Lay out every line of the data below as a Markdown table with the columns "Row" and "Line", numbering each row and omitting blank lines. Leave the pictures out of the table.

● Dataset:
=== Begin Enclosure ===
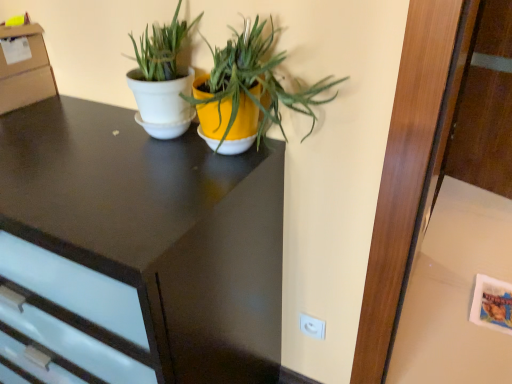
Where is `blank area beneath white glossy pot at center, which is the second houseplant in left-to-right order (from a real-world perspective)`? blank area beneath white glossy pot at center, which is the second houseplant in left-to-right order (from a real-world perspective) is located at coordinates (232, 153).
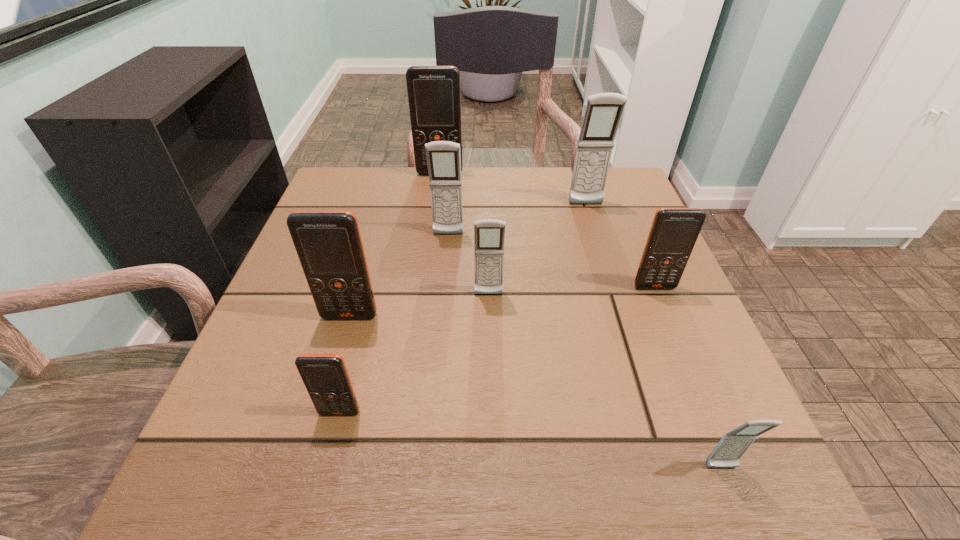
Locate an element on the screen. Image resolution: width=960 pixels, height=540 pixels. the second farthest orange cellular telephone is located at coordinates (674, 231).

I want to click on the third biggest orange cellular telephone, so click(x=674, y=231).

Locate an element on the screen. Image resolution: width=960 pixels, height=540 pixels. the seventh farthest object is located at coordinates (325, 376).

This screenshot has height=540, width=960. I want to click on the nearest orange cellular telephone, so click(325, 376).

The width and height of the screenshot is (960, 540). I want to click on the rightmost gray cellular telephone, so click(x=733, y=445).

Locate an element on the screen. The height and width of the screenshot is (540, 960). the smallest gray cellular telephone is located at coordinates (733, 445).

In order to click on free space located on the screen of the second orange cellular telephone from right to left in this screenshot , I will do `click(434, 217)`.

Locate an element on the screen. free point located 0.240m on the front-facing side of the seventh nearest object is located at coordinates (609, 279).

Locate an element on the screen. The height and width of the screenshot is (540, 960). vacant space located 0.300m on the front-facing side of the third farthest cellular telephone is located at coordinates (439, 350).

Find the location of a particular element. free space located 0.190m on the screen of the third farthest orange cellular telephone is located at coordinates (320, 420).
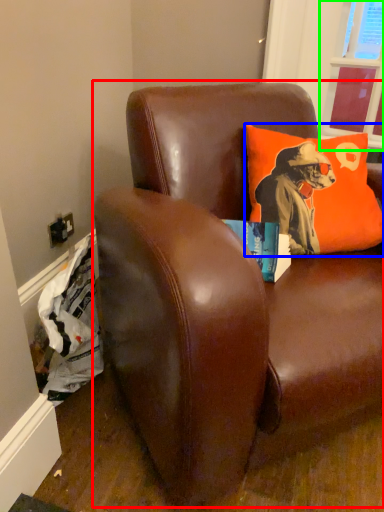
Question: Which object is positioned closest to studio couch (highlighted by a red box)? Select from pillow (highlighted by a blue box) and window screen (highlighted by a green box).

Choices:
 (A) pillow
 (B) window screen

Answer: (A)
=== End Enclosure ===
● Your solution:
| Row | Line |
|---|---|
| 1 | Where is `blank area beneath white glossy pot at center, which is the second houseplant in left-to-right order (from a real-world perspective)`? blank area beneath white glossy pot at center, which is the second houseplant in left-to-right order (from a real-world perspective) is located at coordinates (232, 153). |
| 2 | Locate an element on the screen. Image resolution: width=960 pixels, height=540 pixels. the second farthest orange cellular telephone is located at coordinates (674, 231). |
| 3 | I want to click on the third biggest orange cellular telephone, so click(x=674, y=231). |
| 4 | Locate an element on the screen. Image resolution: width=960 pixels, height=540 pixels. the seventh farthest object is located at coordinates (325, 376). |
| 5 | This screenshot has height=540, width=960. I want to click on the nearest orange cellular telephone, so click(325, 376). |
| 6 | The width and height of the screenshot is (960, 540). I want to click on the rightmost gray cellular telephone, so click(x=733, y=445). |
| 7 | Locate an element on the screen. The height and width of the screenshot is (540, 960). the smallest gray cellular telephone is located at coordinates (733, 445). |
| 8 | In order to click on free space located on the screen of the second orange cellular telephone from right to left in this screenshot , I will do `click(434, 217)`. |
| 9 | Locate an element on the screen. free point located 0.240m on the front-facing side of the seventh nearest object is located at coordinates (609, 279). |
| 10 | Locate an element on the screen. The height and width of the screenshot is (540, 960). vacant space located 0.300m on the front-facing side of the third farthest cellular telephone is located at coordinates (439, 350). |
| 11 | Find the location of a particular element. free space located 0.190m on the screen of the third farthest orange cellular telephone is located at coordinates (320, 420). |
| 12 | Question: Which object is positioned closest to studio couch (highlighted by a red box)? Select from pillow (highlighted by a blue box) and window screen (highlighted by a green box). |
| 13 | Choices: |
| 14 |  (A) pillow |
| 15 |  (B) window screen |
| 16 | Answer: (A) |